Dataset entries
———

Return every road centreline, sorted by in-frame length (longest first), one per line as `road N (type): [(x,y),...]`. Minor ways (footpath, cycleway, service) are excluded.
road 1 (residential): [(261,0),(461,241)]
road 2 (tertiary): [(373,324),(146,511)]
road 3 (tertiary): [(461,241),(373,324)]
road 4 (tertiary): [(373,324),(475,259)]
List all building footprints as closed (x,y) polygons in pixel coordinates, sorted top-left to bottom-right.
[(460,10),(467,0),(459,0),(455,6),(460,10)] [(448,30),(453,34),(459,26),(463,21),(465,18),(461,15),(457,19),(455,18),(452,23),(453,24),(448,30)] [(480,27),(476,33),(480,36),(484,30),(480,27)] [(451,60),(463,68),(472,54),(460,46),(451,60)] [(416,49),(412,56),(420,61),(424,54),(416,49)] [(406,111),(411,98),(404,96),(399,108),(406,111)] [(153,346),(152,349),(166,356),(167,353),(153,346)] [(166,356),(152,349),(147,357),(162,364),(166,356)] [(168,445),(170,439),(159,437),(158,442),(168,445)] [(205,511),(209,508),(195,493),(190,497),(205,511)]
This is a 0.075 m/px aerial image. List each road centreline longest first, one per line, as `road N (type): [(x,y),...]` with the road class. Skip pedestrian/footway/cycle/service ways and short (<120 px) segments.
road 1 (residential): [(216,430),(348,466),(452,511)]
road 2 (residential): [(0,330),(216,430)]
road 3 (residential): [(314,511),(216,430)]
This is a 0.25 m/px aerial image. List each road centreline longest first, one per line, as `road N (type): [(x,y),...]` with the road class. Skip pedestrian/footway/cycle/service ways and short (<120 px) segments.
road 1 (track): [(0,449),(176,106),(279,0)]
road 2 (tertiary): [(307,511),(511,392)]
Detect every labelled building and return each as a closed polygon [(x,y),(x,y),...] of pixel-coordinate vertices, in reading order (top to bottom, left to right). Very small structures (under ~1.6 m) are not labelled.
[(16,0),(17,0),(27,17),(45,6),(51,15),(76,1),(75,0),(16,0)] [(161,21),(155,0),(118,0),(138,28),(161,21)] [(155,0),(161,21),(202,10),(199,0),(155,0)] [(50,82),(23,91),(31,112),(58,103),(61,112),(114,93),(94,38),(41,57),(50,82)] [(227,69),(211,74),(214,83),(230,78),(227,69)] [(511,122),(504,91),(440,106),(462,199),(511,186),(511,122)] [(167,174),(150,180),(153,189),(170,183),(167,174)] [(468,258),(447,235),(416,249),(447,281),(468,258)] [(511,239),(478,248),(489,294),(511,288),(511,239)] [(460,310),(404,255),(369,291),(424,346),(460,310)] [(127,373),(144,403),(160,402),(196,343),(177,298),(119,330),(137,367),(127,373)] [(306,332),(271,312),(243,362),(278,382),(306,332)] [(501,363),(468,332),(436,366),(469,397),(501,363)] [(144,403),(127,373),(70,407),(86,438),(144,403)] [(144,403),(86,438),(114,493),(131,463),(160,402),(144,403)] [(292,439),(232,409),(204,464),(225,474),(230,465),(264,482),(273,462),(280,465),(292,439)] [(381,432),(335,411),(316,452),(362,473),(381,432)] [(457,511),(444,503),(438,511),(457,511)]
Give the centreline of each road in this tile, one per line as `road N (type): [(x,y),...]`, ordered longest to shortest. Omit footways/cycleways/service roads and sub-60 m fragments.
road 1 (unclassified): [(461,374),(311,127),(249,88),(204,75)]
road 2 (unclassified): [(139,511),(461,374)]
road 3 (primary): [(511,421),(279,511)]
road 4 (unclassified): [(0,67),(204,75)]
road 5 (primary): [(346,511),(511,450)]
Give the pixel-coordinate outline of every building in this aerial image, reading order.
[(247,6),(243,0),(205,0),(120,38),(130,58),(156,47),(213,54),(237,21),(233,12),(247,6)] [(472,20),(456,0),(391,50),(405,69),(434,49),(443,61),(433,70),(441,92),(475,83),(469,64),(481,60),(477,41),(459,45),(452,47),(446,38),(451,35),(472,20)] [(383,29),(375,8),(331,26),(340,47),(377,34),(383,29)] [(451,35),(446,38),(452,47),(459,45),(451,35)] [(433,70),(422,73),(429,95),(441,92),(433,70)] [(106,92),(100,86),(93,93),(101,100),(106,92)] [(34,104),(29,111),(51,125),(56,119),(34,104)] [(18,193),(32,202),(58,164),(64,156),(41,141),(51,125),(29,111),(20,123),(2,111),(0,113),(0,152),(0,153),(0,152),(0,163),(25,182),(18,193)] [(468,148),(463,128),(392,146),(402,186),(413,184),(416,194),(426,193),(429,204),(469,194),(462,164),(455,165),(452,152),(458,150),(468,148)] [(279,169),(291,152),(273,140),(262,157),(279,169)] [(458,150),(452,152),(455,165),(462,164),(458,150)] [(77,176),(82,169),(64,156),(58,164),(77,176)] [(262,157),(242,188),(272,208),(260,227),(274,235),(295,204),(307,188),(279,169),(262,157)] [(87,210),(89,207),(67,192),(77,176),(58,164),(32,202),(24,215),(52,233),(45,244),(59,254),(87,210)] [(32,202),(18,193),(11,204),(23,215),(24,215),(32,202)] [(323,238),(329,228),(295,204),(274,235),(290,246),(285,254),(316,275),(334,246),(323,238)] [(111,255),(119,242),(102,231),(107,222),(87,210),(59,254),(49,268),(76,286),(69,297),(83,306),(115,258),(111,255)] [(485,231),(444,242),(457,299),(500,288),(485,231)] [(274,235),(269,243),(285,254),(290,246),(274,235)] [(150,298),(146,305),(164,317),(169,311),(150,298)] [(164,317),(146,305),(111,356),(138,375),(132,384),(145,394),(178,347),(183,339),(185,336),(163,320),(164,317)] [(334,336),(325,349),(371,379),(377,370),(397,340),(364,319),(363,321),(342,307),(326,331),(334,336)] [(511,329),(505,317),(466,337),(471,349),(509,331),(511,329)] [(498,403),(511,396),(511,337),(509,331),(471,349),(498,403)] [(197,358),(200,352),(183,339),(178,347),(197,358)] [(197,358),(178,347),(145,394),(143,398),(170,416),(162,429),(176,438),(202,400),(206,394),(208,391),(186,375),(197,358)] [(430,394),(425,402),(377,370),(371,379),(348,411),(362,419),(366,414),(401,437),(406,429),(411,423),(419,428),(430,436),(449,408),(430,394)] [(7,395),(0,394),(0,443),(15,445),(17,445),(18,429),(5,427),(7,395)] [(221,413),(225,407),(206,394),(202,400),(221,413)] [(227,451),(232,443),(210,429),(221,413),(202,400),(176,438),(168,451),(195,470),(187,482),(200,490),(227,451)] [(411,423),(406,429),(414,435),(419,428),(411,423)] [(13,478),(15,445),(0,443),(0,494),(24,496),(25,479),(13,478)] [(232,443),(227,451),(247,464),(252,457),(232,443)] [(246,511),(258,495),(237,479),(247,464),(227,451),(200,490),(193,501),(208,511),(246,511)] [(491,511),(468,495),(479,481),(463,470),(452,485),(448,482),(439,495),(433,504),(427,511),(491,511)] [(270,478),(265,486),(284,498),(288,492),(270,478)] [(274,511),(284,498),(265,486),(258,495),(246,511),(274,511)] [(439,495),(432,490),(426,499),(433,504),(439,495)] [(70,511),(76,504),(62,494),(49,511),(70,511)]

———

Format the records starting at the first line and ending at the line containing "road 4 (tertiary): [(373,324),(475,259)]" as a Markdown table with the columns Row and Line. Number each row and leave out any blank lines.

### Task answer
| Row | Line |
|---|---|
| 1 | Return every road centreline, sorted by in-frame length (longest first), one per line as `road N (type): [(x,y),...]`. Minor ways (footpath, cycleway, service) are excluded. |
| 2 | road 1 (residential): [(261,0),(461,241)] |
| 3 | road 2 (tertiary): [(373,324),(146,511)] |
| 4 | road 3 (tertiary): [(461,241),(373,324)] |
| 5 | road 4 (tertiary): [(373,324),(475,259)] |